Print all of the entries exactly, minus the pictures.

----

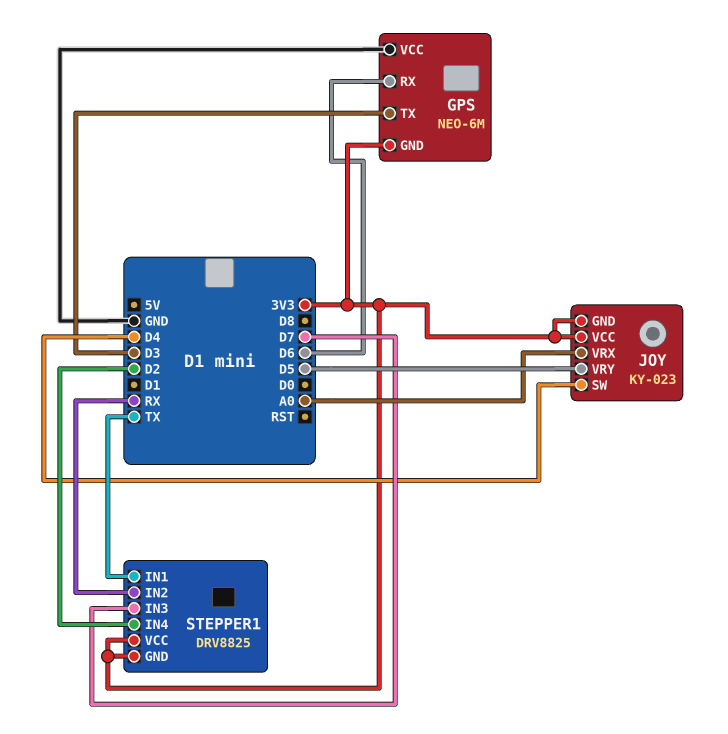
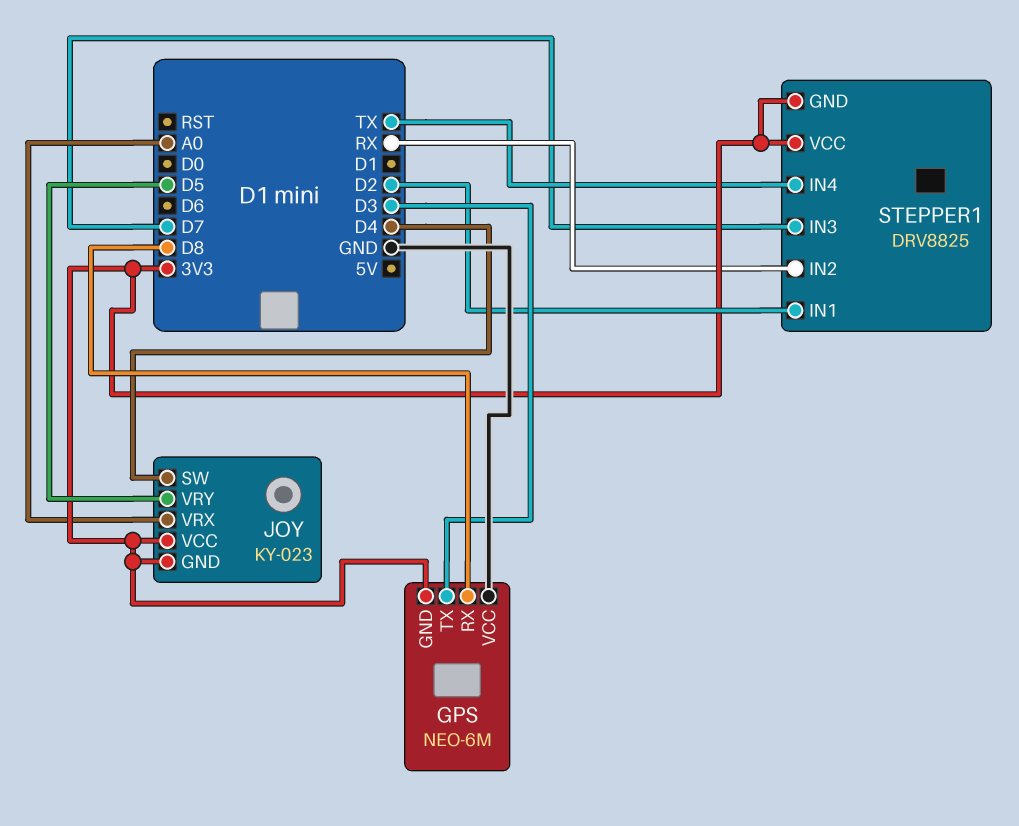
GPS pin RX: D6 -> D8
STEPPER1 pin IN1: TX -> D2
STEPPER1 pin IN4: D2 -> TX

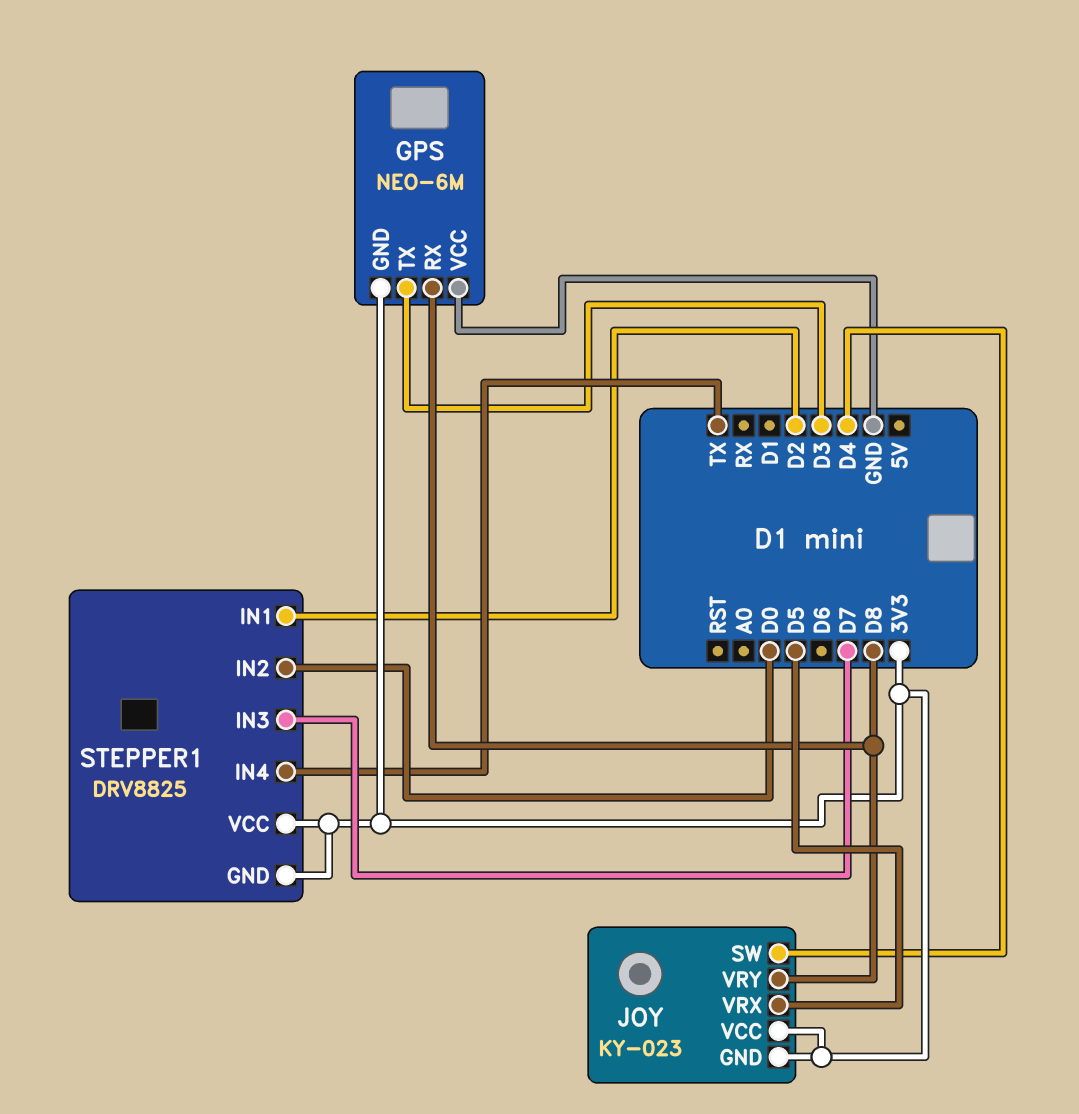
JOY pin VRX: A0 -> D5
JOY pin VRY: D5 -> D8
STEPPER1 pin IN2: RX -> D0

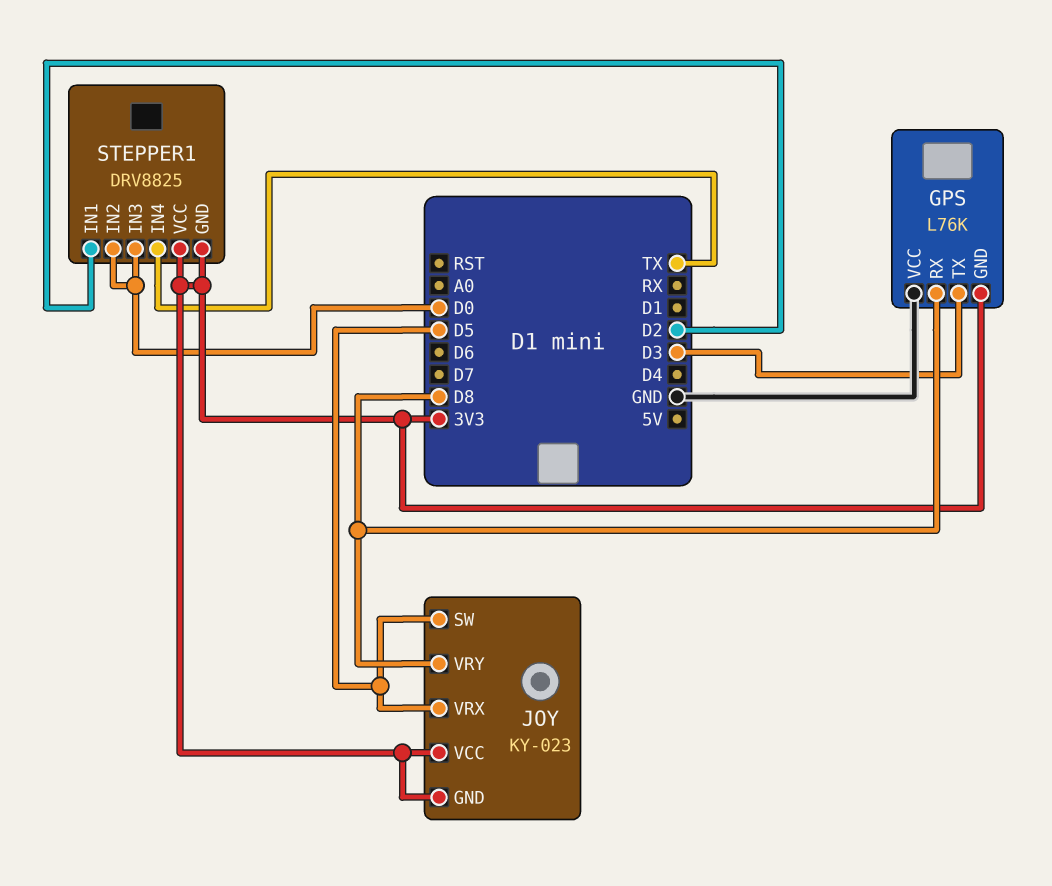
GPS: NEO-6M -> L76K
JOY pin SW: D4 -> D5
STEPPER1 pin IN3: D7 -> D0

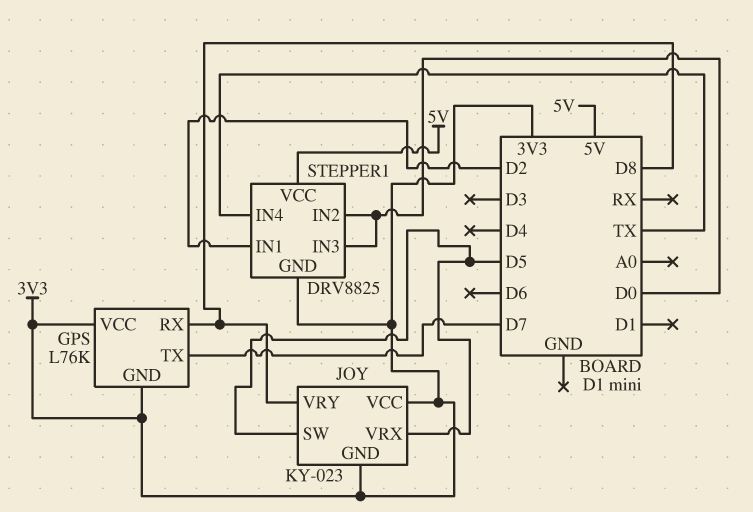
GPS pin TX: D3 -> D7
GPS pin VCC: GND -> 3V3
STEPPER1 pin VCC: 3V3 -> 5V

----

» Solution for this task:
GPS pin RX: D6 -> D8
STEPPER1 pin IN1: TX -> D2
STEPPER1 pin IN4: D2 -> TX

JOY pin VRX: A0 -> D5
JOY pin VRY: D5 -> D8
STEPPER1 pin IN2: RX -> D0

GPS: NEO-6M -> L76K
JOY pin SW: D4 -> D5
STEPPER1 pin IN3: D7 -> D0

GPS pin TX: D3 -> D7
GPS pin VCC: GND -> 3V3
STEPPER1 pin VCC: 3V3 -> 5V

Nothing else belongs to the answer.